## ACTION ITEM:
Copy out exactly the stretch of the listing below that begins at the line containing "Someone carried the measuring stick (royal" and ends at the line containing "Someone put down the hardback", and copy nothing outside it.

======

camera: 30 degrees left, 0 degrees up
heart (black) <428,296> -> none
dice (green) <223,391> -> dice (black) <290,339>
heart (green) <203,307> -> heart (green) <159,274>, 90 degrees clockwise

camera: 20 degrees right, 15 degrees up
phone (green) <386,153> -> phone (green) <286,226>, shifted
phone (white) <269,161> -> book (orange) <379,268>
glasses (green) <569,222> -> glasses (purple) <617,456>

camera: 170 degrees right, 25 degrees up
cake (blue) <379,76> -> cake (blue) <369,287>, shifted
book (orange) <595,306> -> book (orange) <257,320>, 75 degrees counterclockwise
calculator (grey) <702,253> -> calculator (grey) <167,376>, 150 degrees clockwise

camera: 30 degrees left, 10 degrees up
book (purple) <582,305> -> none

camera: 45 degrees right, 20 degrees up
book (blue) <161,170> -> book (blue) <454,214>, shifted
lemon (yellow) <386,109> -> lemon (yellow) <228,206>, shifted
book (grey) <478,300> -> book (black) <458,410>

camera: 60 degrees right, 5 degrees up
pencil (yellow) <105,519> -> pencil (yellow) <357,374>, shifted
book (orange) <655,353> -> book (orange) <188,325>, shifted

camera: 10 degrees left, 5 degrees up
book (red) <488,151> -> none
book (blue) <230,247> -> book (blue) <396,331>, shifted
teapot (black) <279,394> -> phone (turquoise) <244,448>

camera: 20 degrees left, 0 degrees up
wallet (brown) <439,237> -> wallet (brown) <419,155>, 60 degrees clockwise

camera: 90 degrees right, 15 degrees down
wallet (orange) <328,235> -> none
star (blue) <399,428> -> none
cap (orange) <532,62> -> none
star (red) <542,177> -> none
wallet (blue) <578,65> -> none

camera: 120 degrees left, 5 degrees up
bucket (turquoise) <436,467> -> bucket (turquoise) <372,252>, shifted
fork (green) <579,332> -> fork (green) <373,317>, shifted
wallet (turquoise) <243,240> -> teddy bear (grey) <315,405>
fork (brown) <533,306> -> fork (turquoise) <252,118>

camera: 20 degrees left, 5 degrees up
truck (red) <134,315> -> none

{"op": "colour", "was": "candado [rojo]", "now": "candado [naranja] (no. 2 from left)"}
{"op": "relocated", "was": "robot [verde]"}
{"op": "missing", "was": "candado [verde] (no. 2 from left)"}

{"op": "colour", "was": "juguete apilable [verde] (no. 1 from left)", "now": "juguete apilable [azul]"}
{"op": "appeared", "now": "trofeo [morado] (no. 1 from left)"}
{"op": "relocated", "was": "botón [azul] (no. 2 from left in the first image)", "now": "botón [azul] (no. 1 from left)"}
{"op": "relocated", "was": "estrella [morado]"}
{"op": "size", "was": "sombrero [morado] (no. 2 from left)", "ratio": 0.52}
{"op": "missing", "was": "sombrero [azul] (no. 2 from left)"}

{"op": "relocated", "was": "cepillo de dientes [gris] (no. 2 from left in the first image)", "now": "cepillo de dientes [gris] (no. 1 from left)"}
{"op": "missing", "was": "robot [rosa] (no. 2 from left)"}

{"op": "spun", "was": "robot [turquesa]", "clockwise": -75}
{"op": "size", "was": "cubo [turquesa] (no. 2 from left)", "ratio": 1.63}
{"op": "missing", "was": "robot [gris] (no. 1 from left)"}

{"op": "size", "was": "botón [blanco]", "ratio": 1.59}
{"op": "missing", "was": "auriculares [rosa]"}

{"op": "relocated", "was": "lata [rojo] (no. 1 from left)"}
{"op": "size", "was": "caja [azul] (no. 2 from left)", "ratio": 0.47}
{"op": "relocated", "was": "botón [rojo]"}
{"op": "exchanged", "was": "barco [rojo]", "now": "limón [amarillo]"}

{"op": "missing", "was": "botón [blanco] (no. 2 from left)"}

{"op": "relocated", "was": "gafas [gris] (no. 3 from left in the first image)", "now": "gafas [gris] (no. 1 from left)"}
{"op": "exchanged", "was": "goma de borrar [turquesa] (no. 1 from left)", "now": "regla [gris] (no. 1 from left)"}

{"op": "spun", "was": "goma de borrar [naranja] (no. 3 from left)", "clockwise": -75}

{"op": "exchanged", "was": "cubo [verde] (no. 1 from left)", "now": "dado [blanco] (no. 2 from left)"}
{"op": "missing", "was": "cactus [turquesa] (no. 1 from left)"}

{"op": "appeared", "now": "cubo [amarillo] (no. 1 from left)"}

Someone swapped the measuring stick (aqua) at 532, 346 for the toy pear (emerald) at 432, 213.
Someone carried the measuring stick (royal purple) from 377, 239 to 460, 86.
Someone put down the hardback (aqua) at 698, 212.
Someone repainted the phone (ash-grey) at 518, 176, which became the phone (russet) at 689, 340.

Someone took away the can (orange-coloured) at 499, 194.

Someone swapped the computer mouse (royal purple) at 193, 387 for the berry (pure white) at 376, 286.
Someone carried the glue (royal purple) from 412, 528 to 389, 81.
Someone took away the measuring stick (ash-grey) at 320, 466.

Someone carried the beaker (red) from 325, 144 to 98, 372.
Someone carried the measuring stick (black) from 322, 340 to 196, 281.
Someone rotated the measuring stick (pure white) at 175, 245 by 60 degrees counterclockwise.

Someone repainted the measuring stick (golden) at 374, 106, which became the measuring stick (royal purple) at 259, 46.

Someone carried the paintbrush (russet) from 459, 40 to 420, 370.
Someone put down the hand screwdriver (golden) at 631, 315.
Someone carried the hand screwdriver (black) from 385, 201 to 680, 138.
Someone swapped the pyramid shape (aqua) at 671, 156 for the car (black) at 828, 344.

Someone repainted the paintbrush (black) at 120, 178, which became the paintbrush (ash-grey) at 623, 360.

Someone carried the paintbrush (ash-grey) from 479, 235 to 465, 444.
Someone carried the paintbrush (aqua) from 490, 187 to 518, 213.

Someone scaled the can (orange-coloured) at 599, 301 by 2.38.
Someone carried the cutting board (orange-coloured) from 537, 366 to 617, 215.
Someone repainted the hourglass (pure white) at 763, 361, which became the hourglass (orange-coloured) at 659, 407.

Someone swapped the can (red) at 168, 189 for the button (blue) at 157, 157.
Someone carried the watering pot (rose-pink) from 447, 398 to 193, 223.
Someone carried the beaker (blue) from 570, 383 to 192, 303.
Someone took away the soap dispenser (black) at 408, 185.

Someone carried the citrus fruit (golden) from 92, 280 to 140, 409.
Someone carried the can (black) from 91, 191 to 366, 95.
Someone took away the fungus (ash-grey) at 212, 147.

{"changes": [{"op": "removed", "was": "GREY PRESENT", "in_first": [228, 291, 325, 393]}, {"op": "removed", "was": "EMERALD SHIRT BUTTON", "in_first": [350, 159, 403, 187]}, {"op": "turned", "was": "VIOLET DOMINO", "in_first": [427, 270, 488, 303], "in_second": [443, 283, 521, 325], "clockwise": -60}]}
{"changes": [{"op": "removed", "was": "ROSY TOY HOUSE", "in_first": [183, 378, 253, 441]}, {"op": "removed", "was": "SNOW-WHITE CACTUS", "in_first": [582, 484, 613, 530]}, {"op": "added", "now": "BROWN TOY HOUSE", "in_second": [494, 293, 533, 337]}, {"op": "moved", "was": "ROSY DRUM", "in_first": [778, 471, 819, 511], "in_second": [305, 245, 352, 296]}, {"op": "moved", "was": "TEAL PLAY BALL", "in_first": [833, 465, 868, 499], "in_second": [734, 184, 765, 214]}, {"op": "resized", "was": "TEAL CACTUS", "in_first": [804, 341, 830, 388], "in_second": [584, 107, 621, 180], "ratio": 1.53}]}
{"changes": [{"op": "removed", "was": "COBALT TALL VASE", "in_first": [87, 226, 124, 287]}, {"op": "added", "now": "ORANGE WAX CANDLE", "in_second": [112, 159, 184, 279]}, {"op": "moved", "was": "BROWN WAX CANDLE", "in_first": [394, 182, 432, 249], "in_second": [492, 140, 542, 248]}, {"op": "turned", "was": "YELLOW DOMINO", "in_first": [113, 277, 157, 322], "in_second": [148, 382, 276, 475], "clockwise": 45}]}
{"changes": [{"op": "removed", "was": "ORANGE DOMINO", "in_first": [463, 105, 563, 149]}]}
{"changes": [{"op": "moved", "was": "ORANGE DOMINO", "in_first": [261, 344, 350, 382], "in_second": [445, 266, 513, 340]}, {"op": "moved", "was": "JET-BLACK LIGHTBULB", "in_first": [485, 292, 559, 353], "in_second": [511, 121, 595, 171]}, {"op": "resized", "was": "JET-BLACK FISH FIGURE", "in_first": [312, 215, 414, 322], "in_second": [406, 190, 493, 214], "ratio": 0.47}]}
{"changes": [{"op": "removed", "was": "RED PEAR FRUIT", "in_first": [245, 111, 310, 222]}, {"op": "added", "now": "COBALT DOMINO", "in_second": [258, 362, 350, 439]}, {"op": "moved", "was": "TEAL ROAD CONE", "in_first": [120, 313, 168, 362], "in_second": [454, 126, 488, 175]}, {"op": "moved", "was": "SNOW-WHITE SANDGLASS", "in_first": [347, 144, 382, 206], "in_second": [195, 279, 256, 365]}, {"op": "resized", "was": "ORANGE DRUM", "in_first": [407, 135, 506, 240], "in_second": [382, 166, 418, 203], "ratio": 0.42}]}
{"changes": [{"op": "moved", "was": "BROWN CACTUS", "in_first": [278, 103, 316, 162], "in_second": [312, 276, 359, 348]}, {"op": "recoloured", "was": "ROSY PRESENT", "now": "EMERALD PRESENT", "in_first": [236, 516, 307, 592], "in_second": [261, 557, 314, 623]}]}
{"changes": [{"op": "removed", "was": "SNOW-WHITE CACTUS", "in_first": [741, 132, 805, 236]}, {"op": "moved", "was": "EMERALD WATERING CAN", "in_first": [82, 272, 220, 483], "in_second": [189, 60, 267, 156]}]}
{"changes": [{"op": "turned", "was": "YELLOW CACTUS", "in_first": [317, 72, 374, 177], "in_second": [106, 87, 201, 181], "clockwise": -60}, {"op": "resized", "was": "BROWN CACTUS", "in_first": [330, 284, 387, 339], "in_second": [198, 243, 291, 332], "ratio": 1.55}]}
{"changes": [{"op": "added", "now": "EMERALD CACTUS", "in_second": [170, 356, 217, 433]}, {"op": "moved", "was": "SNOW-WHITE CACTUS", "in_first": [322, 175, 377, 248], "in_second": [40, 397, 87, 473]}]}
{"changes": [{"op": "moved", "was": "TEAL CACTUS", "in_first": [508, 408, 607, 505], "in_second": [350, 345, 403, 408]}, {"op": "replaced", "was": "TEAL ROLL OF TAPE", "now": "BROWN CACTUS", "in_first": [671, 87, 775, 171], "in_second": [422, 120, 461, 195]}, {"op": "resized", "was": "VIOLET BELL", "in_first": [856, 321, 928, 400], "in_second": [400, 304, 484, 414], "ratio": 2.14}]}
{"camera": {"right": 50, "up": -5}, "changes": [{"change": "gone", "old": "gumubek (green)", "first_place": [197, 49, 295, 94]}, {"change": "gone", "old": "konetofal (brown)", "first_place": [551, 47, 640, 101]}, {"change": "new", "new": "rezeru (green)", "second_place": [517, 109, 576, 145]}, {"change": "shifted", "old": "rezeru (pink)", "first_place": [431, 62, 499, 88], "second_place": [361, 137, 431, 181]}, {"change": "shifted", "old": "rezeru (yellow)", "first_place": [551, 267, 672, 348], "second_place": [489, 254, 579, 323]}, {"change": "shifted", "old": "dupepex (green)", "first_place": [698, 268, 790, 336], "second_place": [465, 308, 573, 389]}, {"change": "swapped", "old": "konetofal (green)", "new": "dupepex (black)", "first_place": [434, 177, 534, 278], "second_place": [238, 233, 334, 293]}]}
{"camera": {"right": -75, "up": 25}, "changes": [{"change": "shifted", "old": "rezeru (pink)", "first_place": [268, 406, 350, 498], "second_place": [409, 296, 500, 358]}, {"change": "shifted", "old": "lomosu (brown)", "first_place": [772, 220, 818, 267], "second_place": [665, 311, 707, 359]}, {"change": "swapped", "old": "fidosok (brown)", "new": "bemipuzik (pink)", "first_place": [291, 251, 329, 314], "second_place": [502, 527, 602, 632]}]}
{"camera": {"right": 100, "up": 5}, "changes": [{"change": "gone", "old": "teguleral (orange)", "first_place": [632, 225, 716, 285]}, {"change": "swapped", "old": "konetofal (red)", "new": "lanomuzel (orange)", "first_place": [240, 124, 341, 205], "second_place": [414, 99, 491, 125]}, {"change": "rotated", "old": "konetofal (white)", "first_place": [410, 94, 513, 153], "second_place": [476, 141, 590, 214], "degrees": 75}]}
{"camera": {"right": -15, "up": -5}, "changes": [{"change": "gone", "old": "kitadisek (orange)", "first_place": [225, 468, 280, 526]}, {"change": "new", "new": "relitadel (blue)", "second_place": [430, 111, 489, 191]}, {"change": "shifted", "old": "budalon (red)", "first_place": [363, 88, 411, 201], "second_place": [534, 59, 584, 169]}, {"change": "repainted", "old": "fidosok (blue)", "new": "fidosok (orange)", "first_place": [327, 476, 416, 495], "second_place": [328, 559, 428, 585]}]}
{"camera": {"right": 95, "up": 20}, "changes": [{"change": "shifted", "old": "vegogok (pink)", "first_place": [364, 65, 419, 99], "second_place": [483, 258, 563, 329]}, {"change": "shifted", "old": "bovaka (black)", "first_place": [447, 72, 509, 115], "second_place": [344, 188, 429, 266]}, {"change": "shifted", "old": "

======

## TASK RESULT:
Someone carried the measuring stick (royal purple) from 377, 239 to 460, 86.
Someone put down the hardback (aqua) at 698, 212.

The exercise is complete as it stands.